> [What is expected]:
Copy only those lines which run from the line containing "none -> yellow brick G6 level 2" to the end of the entries below, both inclusive, exactly as written and with no pictures.

(Stored data)

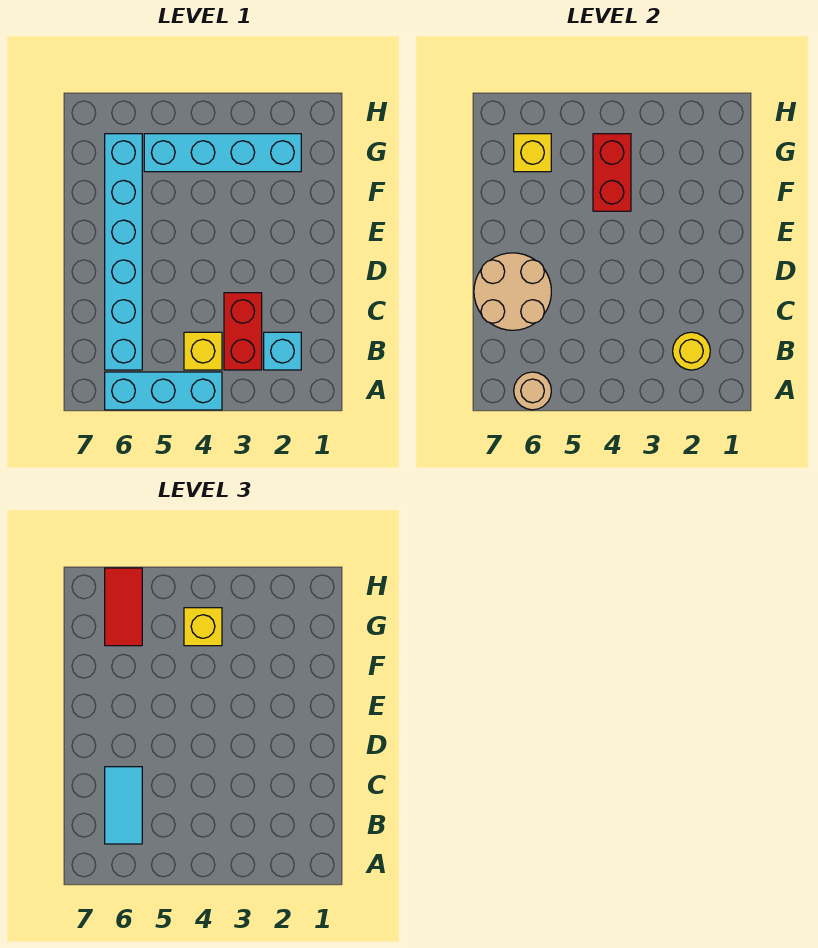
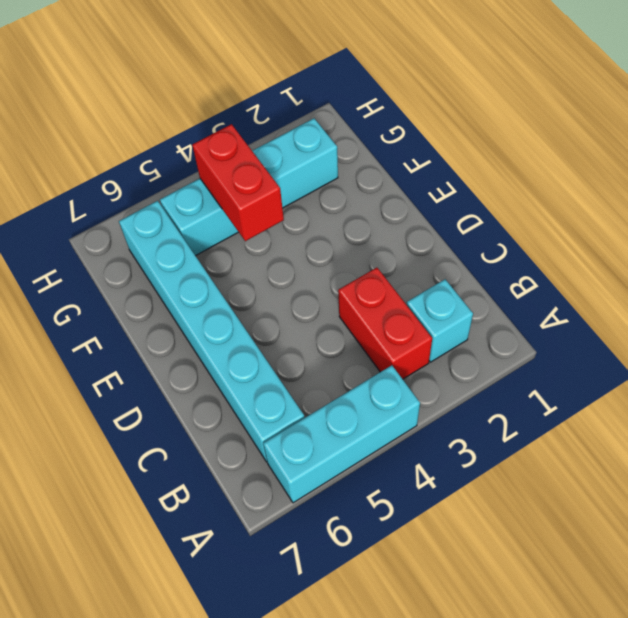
none -> yellow brick B4 level 1
none -> tan round brick A6 level 2
none -> yellow round brick B2 level 2

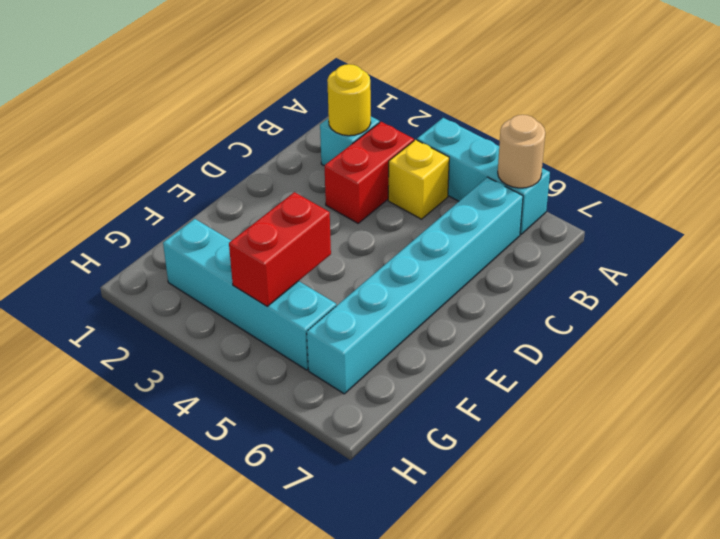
none -> tan round brick C6:D7 level 2
none -> yellow brick G6 level 2
none -> cyan tile B6:C6 level 3

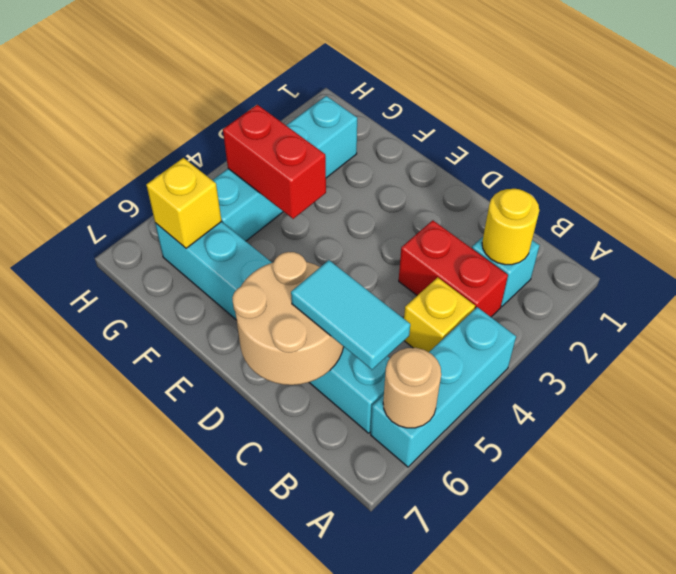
none -> yellow brick G4 level 3
none -> red tile G6:H6 level 3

(End Stored data)

> [Written solution]:
none -> yellow brick G6 level 2
none -> cyan tile B6:C6 level 3

none -> yellow brick G4 level 3
none -> red tile G6:H6 level 3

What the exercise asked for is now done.